● **Set exercise**
Collect every line below that contains the word "music" and copy each one in full.

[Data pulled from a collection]
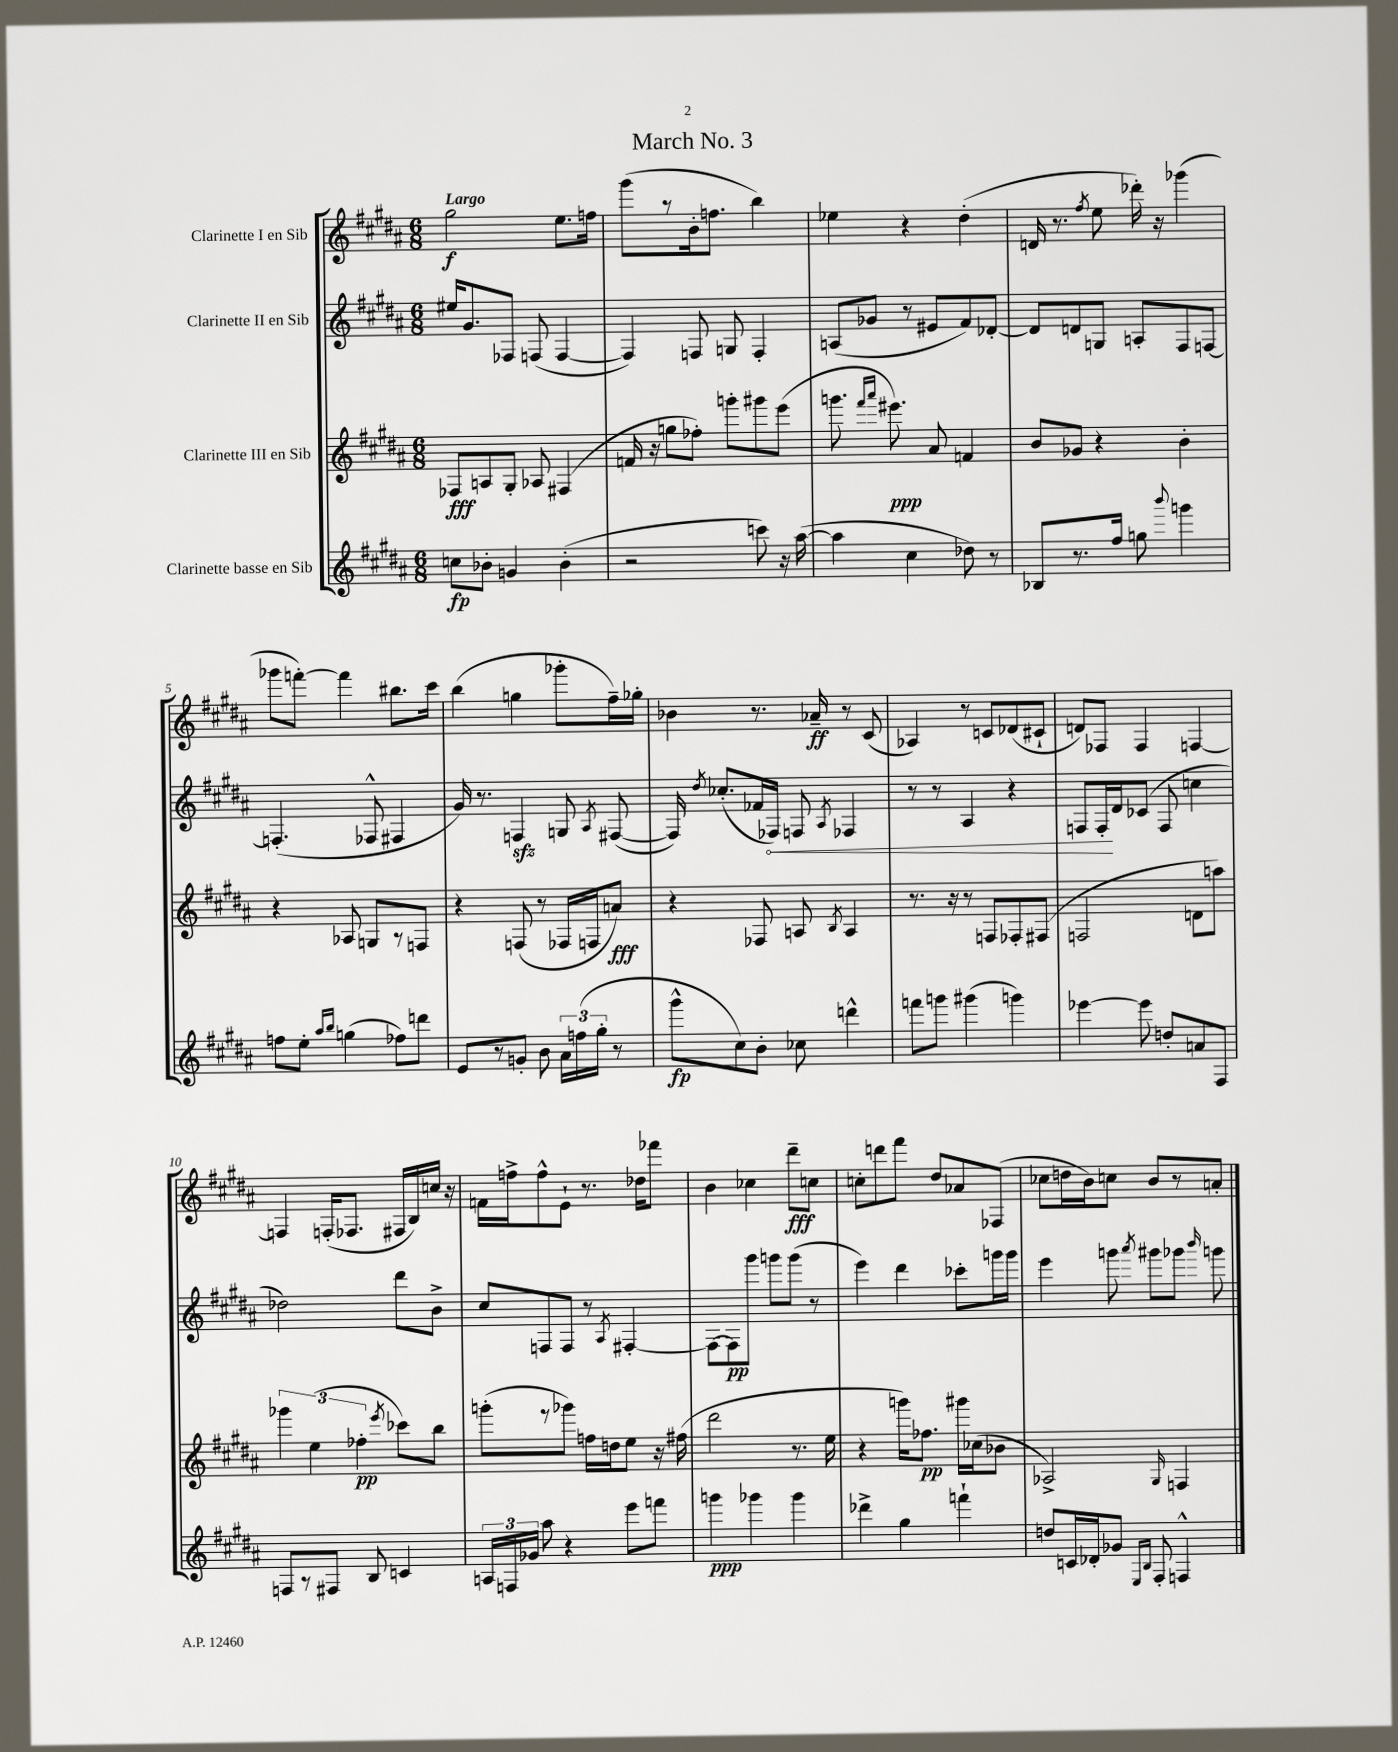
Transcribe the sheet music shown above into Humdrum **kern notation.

**kern	**kern	**kern	**kern
*staff4	*staff3	*staff2	*staff1
*clefG2	*clefG2	*clefG2	*clefG2
*k[f#c#g#d#a#]	*k[f#c#g#d#a#]	*k[f#c#g#d#a#]	*k[f#c#g#d#a#]
*M6/8	*M6/8	*M6/8	*M6/8
8cc	8F-	16ee#	2gg#
.	.	8.g#	.
8b-'	8A	.	.
4g	8G#'	8F-	.
.	8A-	(8F	.
(4b-'	(4F#	[4F	8.ee
.	.	.	16ff
=	=	=	=
2r	16f	4F])	(8ggg#
.	16r	.	.
.	8gg	.	8r
.	8ff-')	8F	16b'
.	.	.	8.ff
.	8ggg'	8G	.
8ccc)	8ggg#	4F'	4bb)
16r	(8eee	.	.
([16aa#	.	.	.
=	=	=	=
4aa#]	8.ggg	(8A	4ee-
.	.	8g-	.
.	16qqfff#	.	.
.	16qqaaa#	.	.
.	8.eee#)	.	.
4cc#	.	8r	4r
.	8a#	8e#	.
8dd-)	4f	8f#)	(4dd#'
8r	.	[8d-'	.
=	=	=	=
8B-	8b	8d-]	16d
.	.	.	8.r
8.r	8g-	8d	.
.	.	.	8qff#
.	4r	8G	8ee
16ff#	.	.	.
8gg	.	8A'	16ddd-')
.	.	.	16r
8qqbbb	.	.	.
4ggg	4b'	8F#	(4ggg-
.	.	[8F	.
=	=	=	=
8ff	4r	(4.F']	8ggg-
8ee'	.	.	[8fff')
16qqaa#	.	.	.
16qqbb	.	.	.
(4gg	8A-	.	4fff]
.	8G	8F-^^	.
8ff-)	8r	4F#	8.bb#
8ddd	8F	.	.
.	.	.	16ccc#
=	=	=	=
8e	4r	16g#)	(4bb
.	.	8.r	.
8r	.	.	.
8g'	(8F	4F	4gg
8b	8r	.	.
24a#	16F-	8G	8ggg-'
(24ff	.	.	.
.	16F	.	.
24gg#'	.	.	.
.	.	8qA#	.
8r	8a)	([8F#	16ff#~)
.	.	.	16gg-'
=	=	=	=
8ggg#^^	4r	16F#])	4b-
.	.	8qdd#	.
.	.	(8.cc-'	.
8cc#)	.	.	.
8b'	8F-	16f-	8.r
.	.	16F-)	.
8cc-	8A	8F	.
.	.	.	16a-~
.	8qB	8qA#	.
4ddd^^	4A	4F-	8r
.	.	.	(8c#
=	=	=	=
8fff	8.r	8r	4A-)
8ggg	.	8r	.
.	16r	.	.
(4ggg#	8r	4A#	8r
.	8F	.	8c
4ggg)	8F-'	4r	(8d-
.	(8F#	.	8c#`
=	=	=	=
[4eee-	2F	8F	8d)
.	.	16F'	8F-
.	.	16d#	.
8eee-]	.	(8c-	4F-
8dd'	.	8F	.
8a	8d	4cc	[4F
8F#	8aa)	.	.
=	=	=	=
8F	6ggg-	2dd-)	4F]
8r	.	.	.
.	(6ee	.	.
8F#	.	.	(16F'
.	.	.	8.F-
.	6ff-'	.	.
8B	.	.	.
.	8qeee	.	.
4c	8ccc-)	8ddd#	16F#
.	.	.	16B)
.	8bb	8b^	16cc
.	.	.	16r
=	=	=	=
24A	(8ggg'	8cc#	16f
24F	.	.	.
.	.	.	16ff^
24g-	.	.	.
8aa#	8r	8F	8ff^^
4r	8ggg-)	8F	8e`
.	16ff	8r	8.r
.	16dd	.	.
.	.	8qA#	.
8eee	8ee	[4F#'	.
.	.	.	16dd-
8fff	16r	.	8fff-
.	(16ff#	.	.
=	=	=	=
4ggg	2ddd#	8F#_	4b
.	.	8F#]	.
4ggg-	.	8ggg#	4cc-
.	.	8ggg	.
4ggg-	8.r	(8ggg	8ddd#~
.	.	8r	8cc
.	16ee	.	.
=	=	=	=
4ddd-^	4r	4eee)	8cc'
.	.	.	8ddd
4gg#	16ggg)	4ddd#	8fff#
.	8.ff-	.	.
.	.	.	8dd#
4fff`	16ggg#	8ccc-'	8a-
.	(16cc-	.	.
.	8b-	16ggg	(8F-
.	.	16ggg	.
=	=	=	=
8dd	2A-^)	4eee	8cc-
16c	.	.	16dd
16d-'	.	.	16b)
8g-	.	8ggg	8cc
16qqE	.	.	.
16qqB	.	8qaaa#	.
8F#'	.	8ggg#	8b
.	16qqG#	.	.
4F^^	4F	8ggg-	8r
.	.	16qqbbb	.
.	.	8ggg	8a'
==	==	==	==
*-	*-	*-	*-
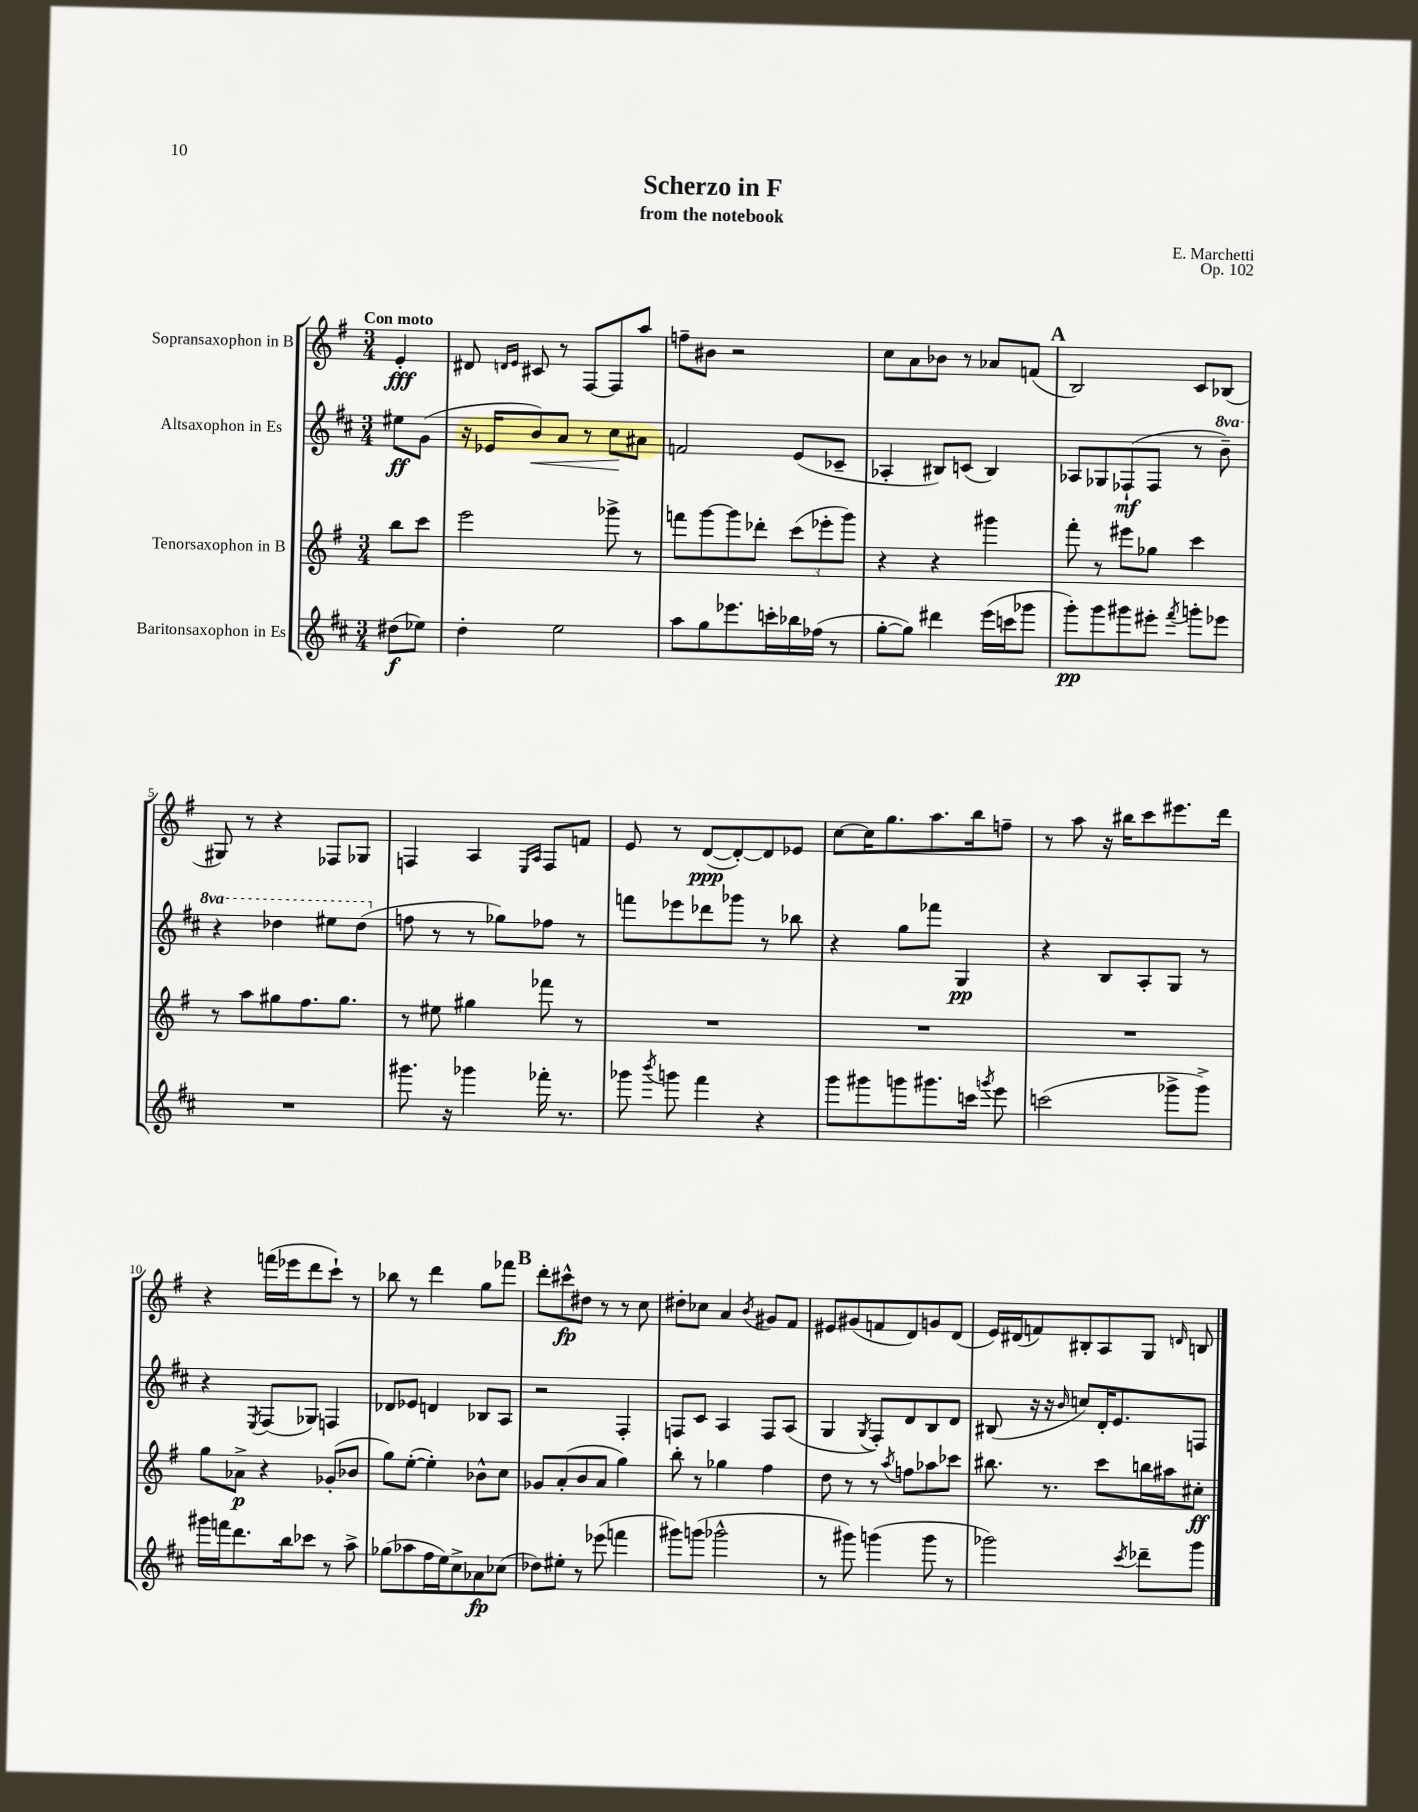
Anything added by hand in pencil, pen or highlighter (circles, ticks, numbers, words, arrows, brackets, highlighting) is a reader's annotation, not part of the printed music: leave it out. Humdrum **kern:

**kern	**kern	**kern	**kern
*staff4	*staff3	*staff2	*staff1
*clefG2	*clefG2	*clefG2	*clefG2
*k[f#c#]	*k[f#]	*k[f#c#]	*k[f#]
*M3/4	*M3/4	*M3/4	*M3/4
(8dd#	8bb	8ee#	4e'
8ee-)	8ccc	(8g	.
=	=	=	=
4dd'	2eee	16r	8d#
.	.	16e-	.
.	.	.	16qqd
.	.	.	16qqe
.	.	8b)	8c#
2ee	.	8a	8r
.	.	8r	[8F#
.	8ggg-^	8cc#	8F#]
.	8r	8a#	8aa
=	=	=	=
8aa	8fff	2f	8ff~
8gg	[8ggg	.	8b#
8.eee-	8ggg]	.	2r
.	8ddd-'	.	.
16ccc'	.	.	.
16bb-	(12ccc	(8e	.
(16ff-	.	.	.
.	12eee-'	.	.
8r	.	8c-~	.
.	12ggg)	.	.
=	=	=	=
[8gg'	4r	4A-'	8cc
8gg])	.	.	8a
4ddd#	4r	8B#)	8b-
.	.	(8c	8r
(16eee	4ggg#	4B#)	8a-
16ccc	.	.	.
8ggg-	.	.	(8f
=	=	=	=
8ggg')	8fff#'	8A-	2B)
8ggg	8r	8G-	.
8ggg#	8eee#	(8F-`	.
8eee#'	8gg-	8F-	.
8qfff#	.	.	.
8ggg'	4ccc	8r	8c
8eee-	.	8bb~)	(8B-
=	=	=	=
2.r	8r	4r	8G#)
.	8aa	.	8r
.	8gg#	4ddd-	4r
.	8.ff#	.	.
.	.	8eee#	8F-
.	8.gg#	.	.
.	.	(8ddd-	8G-
=	=	=	=
8.ggg#	8r	8ff	4F
.	8ee#	8r	.
16r	.	.	.
4ggg-	4gg#	8r	4A
.	.	8gg-)	.
.	.	.	16qqE
.	.	.	16qqA
16fff-'	8fff-	8ff-	8F
8.r	.	.	.
.	8r	8r	8f
=	=	=	=
8ggg-	2.r	8fff	8e
8qbbb	.	.	.
8ggg	.	8eee-	8r
4fff#	.	8ddd-	([8d
.	.	8ggg-	8d'_)
4r	.	8r	8d]
.	.	8bb-	8e-
=	=	=	=
8ggg	2.r	4r	[8cc
8ggg#	.	.	16cc]
.	.	.	8.gg
8ggg	.	8gg	.
8.ggg#	.	8fff-	8.aa
.	.	4G	.
16ccc	.	.	16bb
8qggg	.	.	.
8eee	.	.	8ff~
=	=	=	=
(2ccc	2.r	4r	8r
.	.	.	8aa
.	.	8B	16r
.	.	.	16bb#
.	.	8A'	8ccc
8ggg-^	.	8G	8.eee#
8ggg-^)	.	8r	.
.	.	.	16ddd
=	=	=	=
16ggg#	8gg	4r	4r
16fff	.	.	.
8.ddd	8a-^	.	.
.	.	8qE	.
.	4r	(8F#	(16fff
16bb	.	.	16eee-
8ccc-	.	8G-)	8ddd
8r	(8g-'	4F	8ccc`)
8aa^	8b-	.	8r
=	=	=	=
(8gg-	8gg)	8d-	8bb-
8aa-	([8ee'	8e-	8r
16ff#	4ee'])	4d	4ddd
16ee)	.	.	.
8cc#^	.	.	.
8a-	8b-^^	8B-	8gg
(8cc-	8cc	8A	8fff-
=	=	=	=
8dd-)	8g-	2r	8ddd'
8ee#'	(8a'	.	8ccc#^^
8r	8b	.	8dd#
(8eee-	8a	.	8r
4fff	4gg)	4F#'	8r
.	.	.	8cc
=	=	=	=
8ggg#)	8bb'	8F	8dd#'
(8ggg	8r	8c#	8cc-
2ggg-^^	4gg-	4A	4a
.	.	.	8qb
.	4ff#	8F	8g#
.	.	(8A	8f#
=	=	=	=
8r	8dd	4G	8e#
8ggg#)	8r	.	(8g#
.	.	8qG	.
(4ggg	8r	8F#')	8f
.	8qaa	.	.
.	8ff	8d	8d)
8ggg	8aa-	8B	8g
8r	8ccc-	8d	(8d
=	=	=	=
2ggg-)	8.bb#	(8B#	16e)
.	.	.	(16d#
.	.	16r	8f)
.	8.r	16r	.
.	.	16qqb	.
.	.	8cc)	8B#'
.	8ccc	16d'	8A
.	.	8.e	.
8qccc#	.	.	.
8ddd-~	16bb	.	8G
.	16aa#	.	.
.	.	.	16qqd
8ggg-	8cc#'	8F	8B
==	==	==	==
*-	*-	*-	*-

● **Response to the task**
Transcribe the sheet music shown above into Humdrum **kern notation.
Anything added by hand in pencil, pen or highlighter (circles, ticks, numbers, words, arrows, brackets, highlighting) is a reader's annotation, not part of the printed music: leave it out. Humdrum **kern:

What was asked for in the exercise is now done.